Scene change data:
=== Begin Enclosure ===

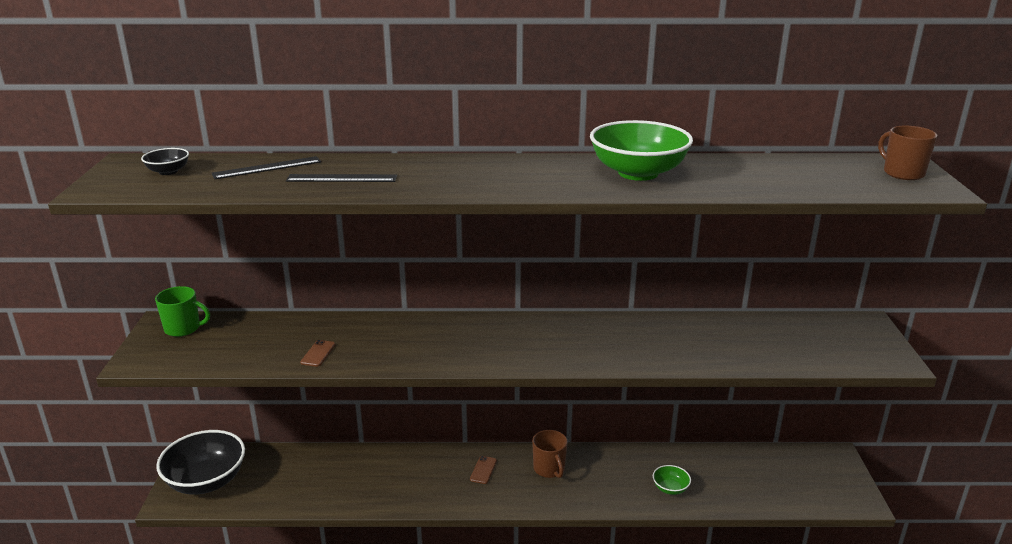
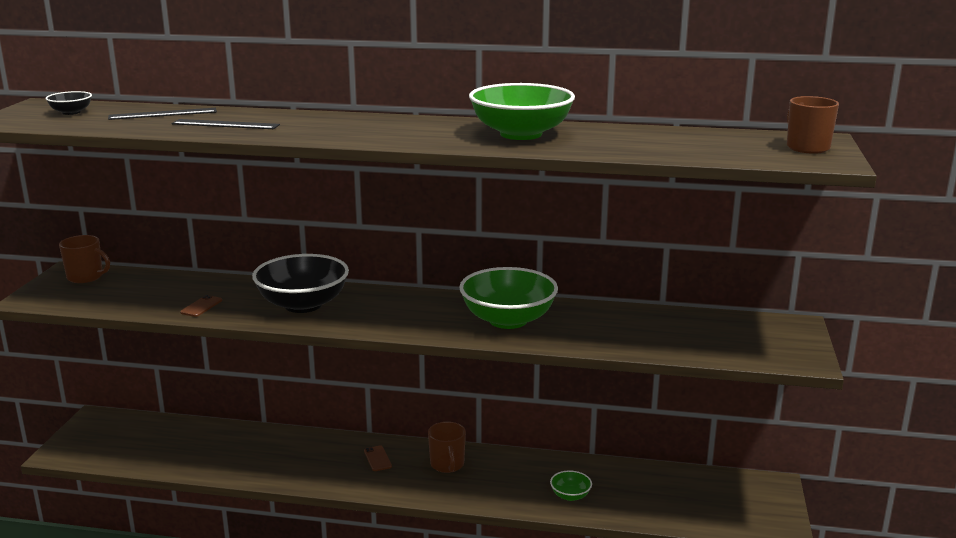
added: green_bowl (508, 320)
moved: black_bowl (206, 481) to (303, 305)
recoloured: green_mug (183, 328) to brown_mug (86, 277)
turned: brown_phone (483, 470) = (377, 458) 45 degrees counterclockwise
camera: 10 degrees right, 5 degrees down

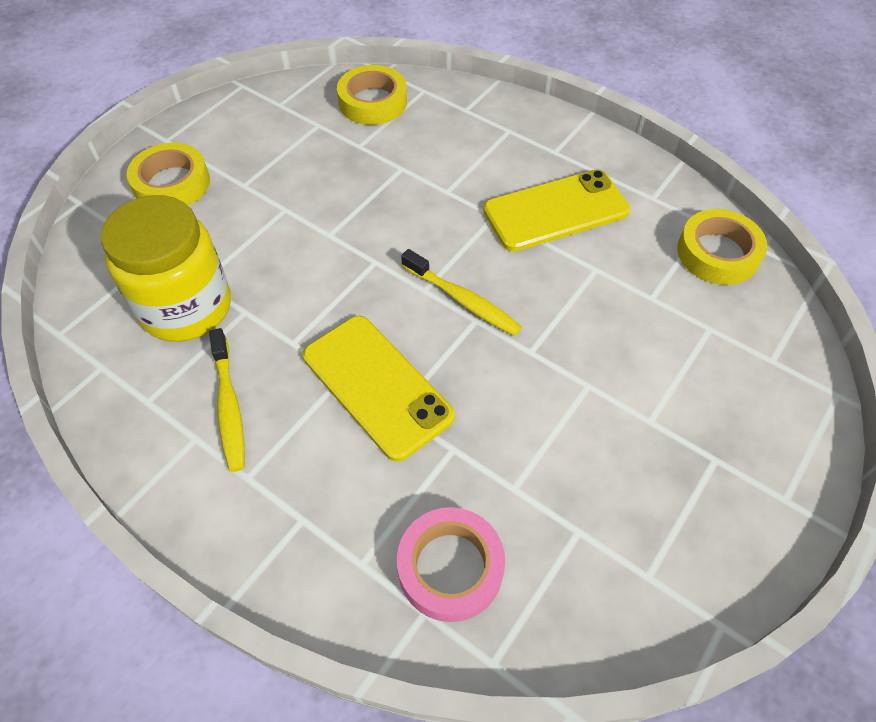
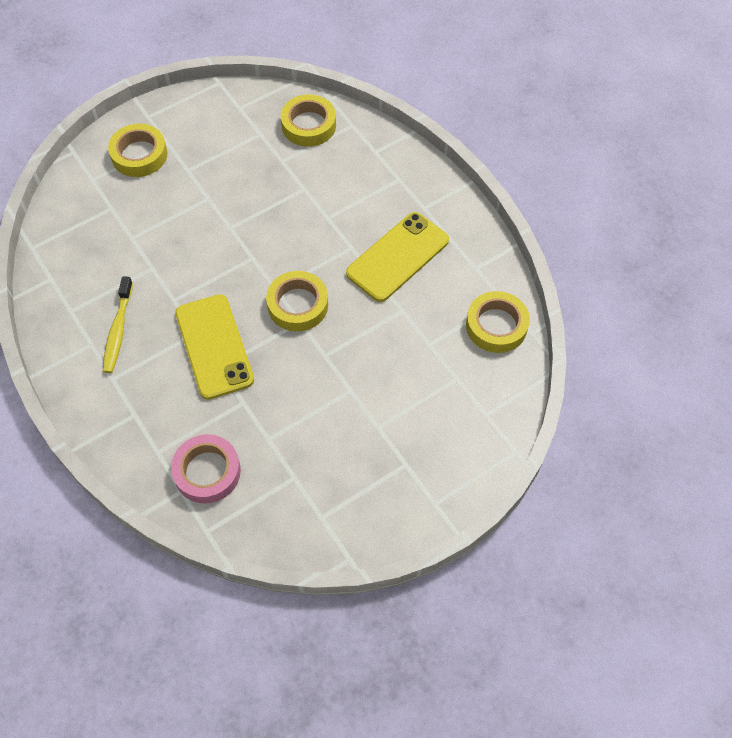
removed: yellow_jar (186, 307)
replaced: yellow_toothbrush (463, 300) to yellow_tape (298, 305)
turned: yellow_phone (556, 211) = (398, 257) 45 degrees counterclockwise
camera: 20 degrees right, 5 degrees up

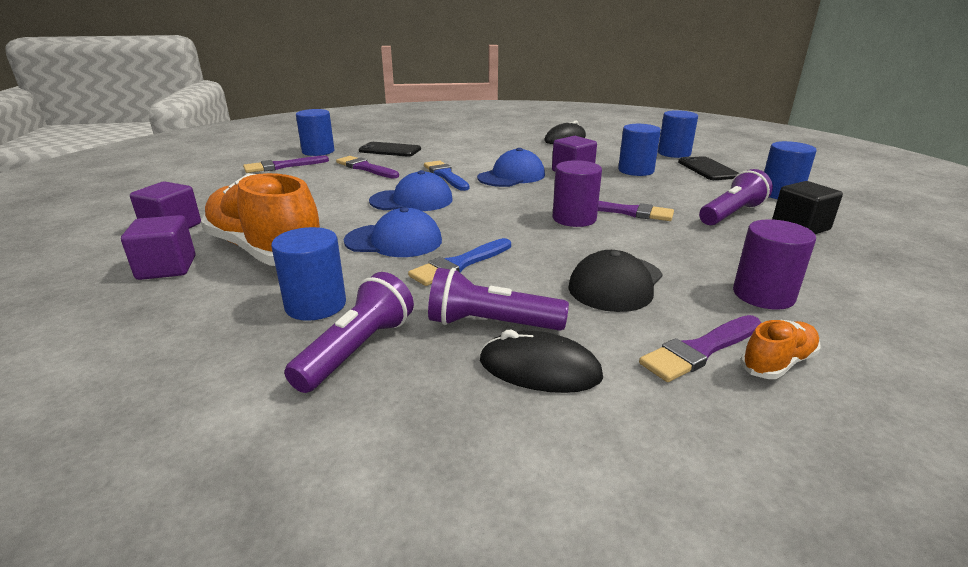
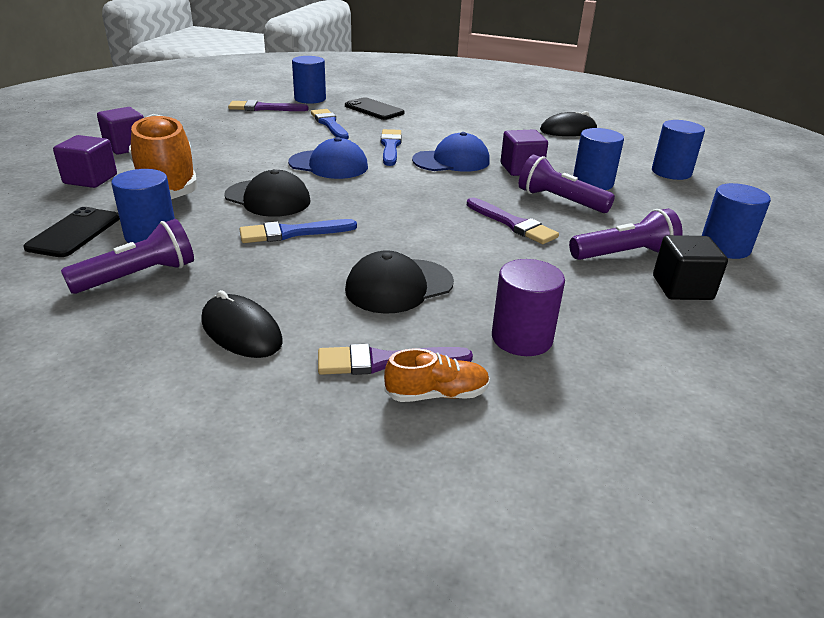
removed: purple_cylinder (574, 218)
moved: black_phone (707, 169) to (74, 233); purple_flashlight (491, 324) to (559, 201)
recoloured: blue_cap (394, 241) to black_cap (268, 199); purple_brush (365, 168) to blue_brush (329, 124)
camera: 25 degrees right, 5 degrees up

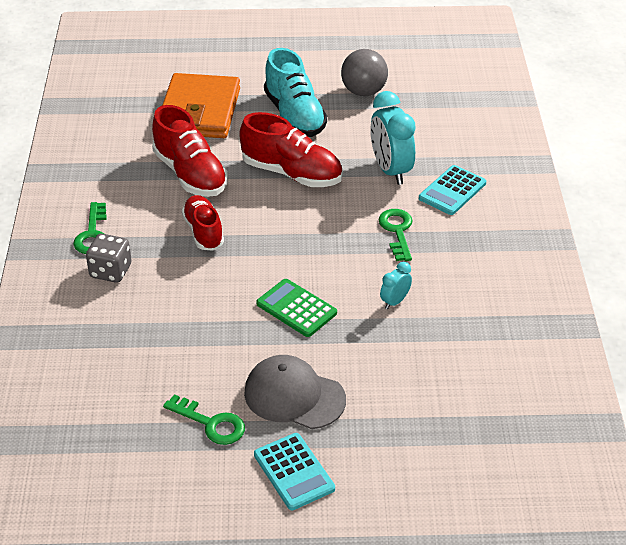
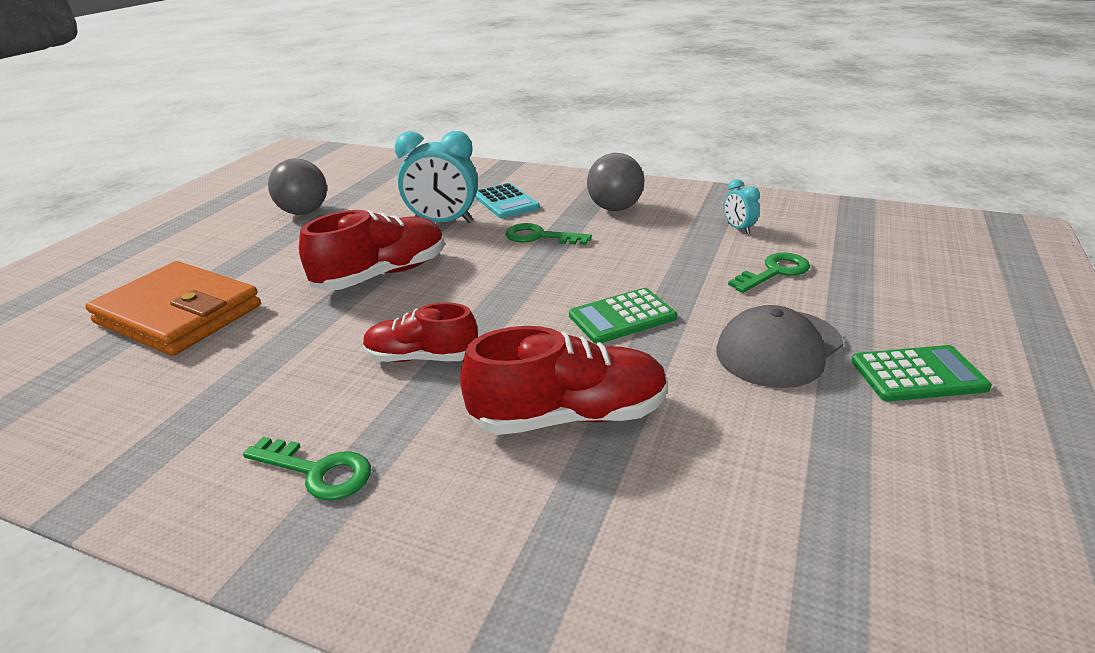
removed: grey_dice (111, 271); turquoise_shoe (294, 116)
added: grey_ball (614, 208)
moved: red_shoe (190, 174) to (569, 416); turquoise_clock (395, 301) to (738, 228); green_key (211, 423) to (774, 272)
recoloured: turquoise_calculator (294, 472) to green_calculator (918, 374)
camera: 65 degrees left, 10 degrees down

=== End Enclosure ===

> ACTIVITY:
Taking the line that contains "moved: red_shoe (190, 174)" as the first, reproduce every line through the end of the entries exactly.

> SOLUTION:
moved: red_shoe (190, 174) to (569, 416); turquoise_clock (395, 301) to (738, 228); green_key (211, 423) to (774, 272)
recoloured: turquoise_calculator (294, 472) to green_calculator (918, 374)
camera: 65 degrees left, 10 degrees down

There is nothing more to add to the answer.